## Task to complete
Your task is to copy every line below that contains the word "blue".

## Exercise material
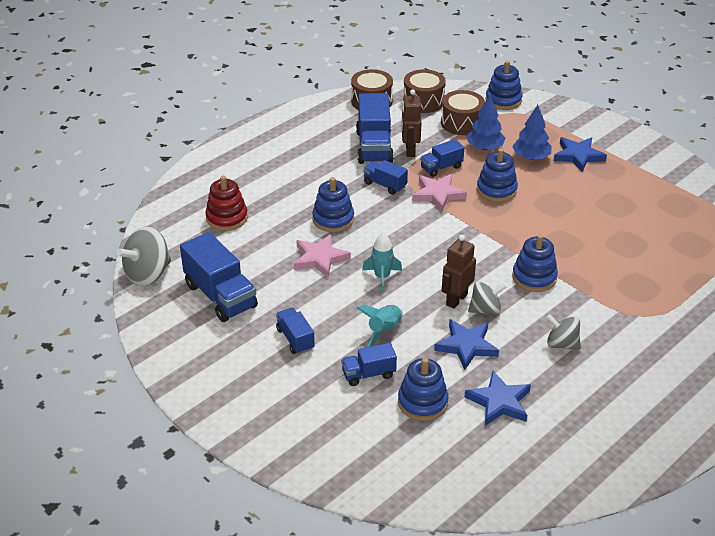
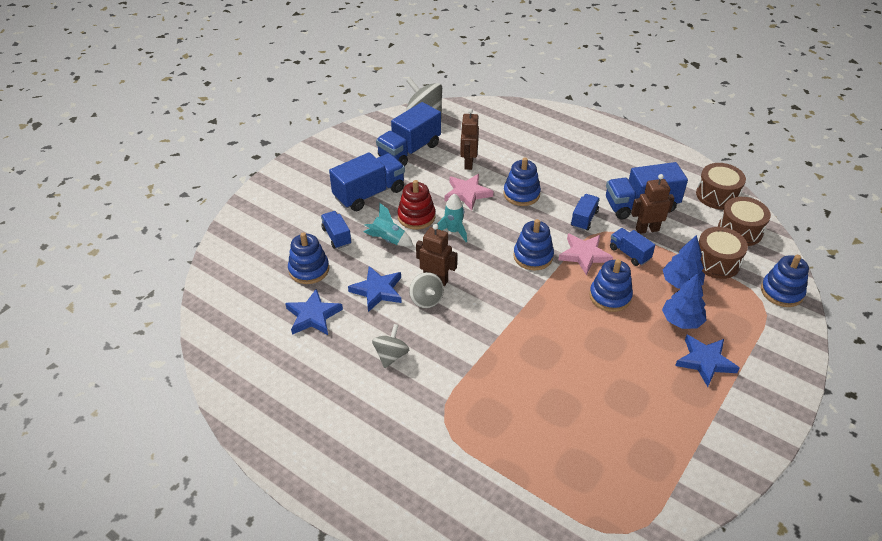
camera: 80 degrees right, 5 degrees up
(227, 218) = (502, 138): red stacking toy -> red stacking toy (416, 217)
(264, 250) = (468, 163): none -> brown robot
(295, 339) = (369, 194): blue truck -> blue truck, size x1.81
(534, 277) = (481, 332): blue stacking toy -> blue stacking toy (533, 256)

## Exercise output
(295, 339) = (369, 194): blue truck -> blue truck, size x1.81
(534, 277) = (481, 332): blue stacking toy -> blue stacking toy (533, 256)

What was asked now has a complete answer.